Stored data entries:
== Segment start ==

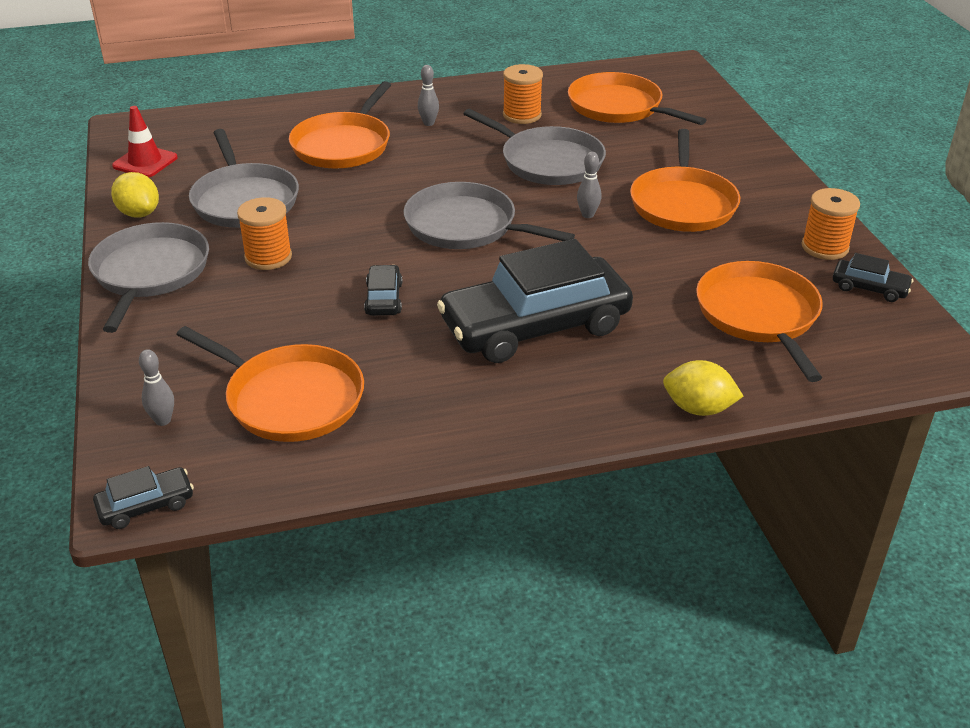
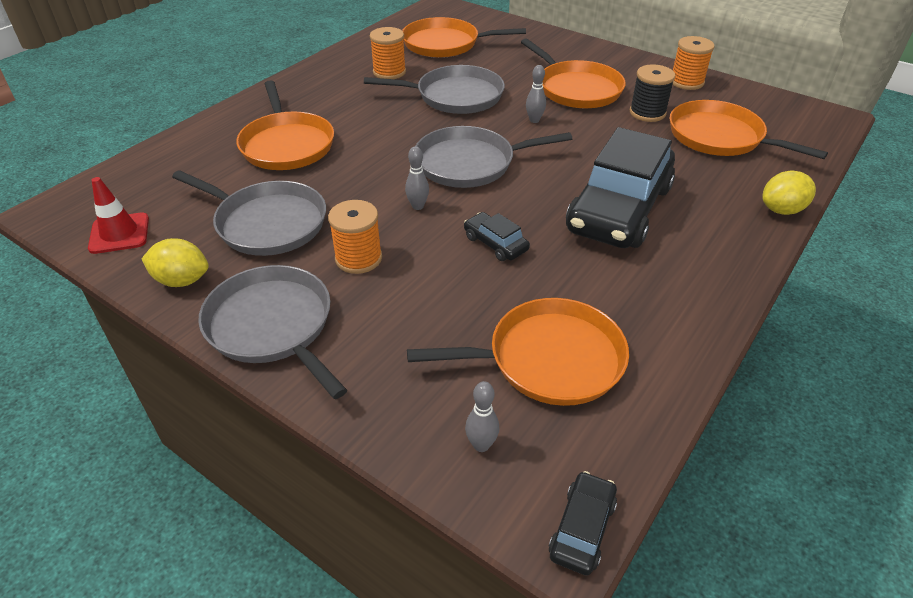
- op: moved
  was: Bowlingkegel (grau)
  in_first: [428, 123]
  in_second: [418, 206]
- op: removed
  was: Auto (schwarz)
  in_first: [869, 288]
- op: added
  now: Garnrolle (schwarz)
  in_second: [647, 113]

== Segment end ==

Work order: Could you reproduce the lines above, from the one that holds "- op: added" through the last, exactly as they stand?

Output of the exercise:
- op: added
  now: Garnrolle (schwarz)
  in_second: [647, 113]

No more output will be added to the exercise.